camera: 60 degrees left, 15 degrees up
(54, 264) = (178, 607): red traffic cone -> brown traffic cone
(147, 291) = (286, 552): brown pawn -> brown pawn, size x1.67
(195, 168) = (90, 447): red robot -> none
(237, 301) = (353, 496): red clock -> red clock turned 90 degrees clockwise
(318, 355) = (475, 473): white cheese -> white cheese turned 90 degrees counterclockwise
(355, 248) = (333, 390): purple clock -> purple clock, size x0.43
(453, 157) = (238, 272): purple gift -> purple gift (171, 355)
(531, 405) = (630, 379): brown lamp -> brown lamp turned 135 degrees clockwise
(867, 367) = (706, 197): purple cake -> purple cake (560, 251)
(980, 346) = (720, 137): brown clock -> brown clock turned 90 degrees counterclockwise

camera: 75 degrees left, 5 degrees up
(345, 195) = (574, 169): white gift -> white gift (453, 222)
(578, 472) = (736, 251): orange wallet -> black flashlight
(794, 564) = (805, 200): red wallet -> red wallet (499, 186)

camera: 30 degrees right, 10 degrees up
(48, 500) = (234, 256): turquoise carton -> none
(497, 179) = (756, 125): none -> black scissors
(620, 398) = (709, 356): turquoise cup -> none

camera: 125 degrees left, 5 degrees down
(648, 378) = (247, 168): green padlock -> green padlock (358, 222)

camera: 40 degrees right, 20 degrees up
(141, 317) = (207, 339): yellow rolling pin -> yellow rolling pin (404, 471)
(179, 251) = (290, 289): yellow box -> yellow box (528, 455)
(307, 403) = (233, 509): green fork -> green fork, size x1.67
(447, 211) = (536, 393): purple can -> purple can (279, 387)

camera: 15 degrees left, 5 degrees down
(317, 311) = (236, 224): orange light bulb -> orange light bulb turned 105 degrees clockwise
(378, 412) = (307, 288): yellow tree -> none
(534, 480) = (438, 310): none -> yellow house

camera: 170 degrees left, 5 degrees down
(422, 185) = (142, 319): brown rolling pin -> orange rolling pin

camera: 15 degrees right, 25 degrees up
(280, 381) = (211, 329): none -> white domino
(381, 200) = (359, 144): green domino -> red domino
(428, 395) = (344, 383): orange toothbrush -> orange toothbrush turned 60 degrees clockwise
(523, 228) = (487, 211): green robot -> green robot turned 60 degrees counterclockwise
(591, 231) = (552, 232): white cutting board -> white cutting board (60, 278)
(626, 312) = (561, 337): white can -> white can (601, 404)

- - - -

# Directions for this task:
Reproduce each entry above without a single difference.

# Task result:
camera: 60 degrees left, 15 degrees up
(54, 264) = (178, 607): red traffic cone -> brown traffic cone
(147, 291) = (286, 552): brown pawn -> brown pawn, size x1.67
(195, 168) = (90, 447): red robot -> none
(237, 301) = (353, 496): red clock -> red clock turned 90 degrees clockwise
(318, 355) = (475, 473): white cheese -> white cheese turned 90 degrees counterclockwise
(355, 248) = (333, 390): purple clock -> purple clock, size x0.43
(453, 157) = (238, 272): purple gift -> purple gift (171, 355)
(531, 405) = (630, 379): brown lamp -> brown lamp turned 135 degrees clockwise
(867, 367) = (706, 197): purple cake -> purple cake (560, 251)
(980, 346) = (720, 137): brown clock -> brown clock turned 90 degrees counterclockwise

camera: 75 degrees left, 5 degrees up
(345, 195) = (574, 169): white gift -> white gift (453, 222)
(578, 472) = (736, 251): orange wallet -> black flashlight
(794, 564) = (805, 200): red wallet -> red wallet (499, 186)

camera: 30 degrees right, 10 degrees up
(48, 500) = (234, 256): turquoise carton -> none
(497, 179) = (756, 125): none -> black scissors
(620, 398) = (709, 356): turquoise cup -> none

camera: 125 degrees left, 5 degrees down
(648, 378) = (247, 168): green padlock -> green padlock (358, 222)

camera: 40 degrees right, 20 degrees up
(141, 317) = (207, 339): yellow rolling pin -> yellow rolling pin (404, 471)
(179, 251) = (290, 289): yellow box -> yellow box (528, 455)
(307, 403) = (233, 509): green fork -> green fork, size x1.67
(447, 211) = (536, 393): purple can -> purple can (279, 387)

camera: 15 degrees left, 5 degrees down
(317, 311) = (236, 224): orange light bulb -> orange light bulb turned 105 degrees clockwise
(378, 412) = (307, 288): yellow tree -> none
(534, 480) = (438, 310): none -> yellow house

camera: 170 degrees left, 5 degrees down
(422, 185) = (142, 319): brown rolling pin -> orange rolling pin

camera: 15 degrees right, 25 degrees up
(280, 381) = (211, 329): none -> white domino
(381, 200) = (359, 144): green domino -> red domino
(428, 395) = (344, 383): orange toothbrush -> orange toothbrush turned 60 degrees clockwise
(523, 228) = (487, 211): green robot -> green robot turned 60 degrees counterclockwise
(591, 231) = (552, 232): white cutting board -> white cutting board (60, 278)
(626, 312) = (561, 337): white can -> white can (601, 404)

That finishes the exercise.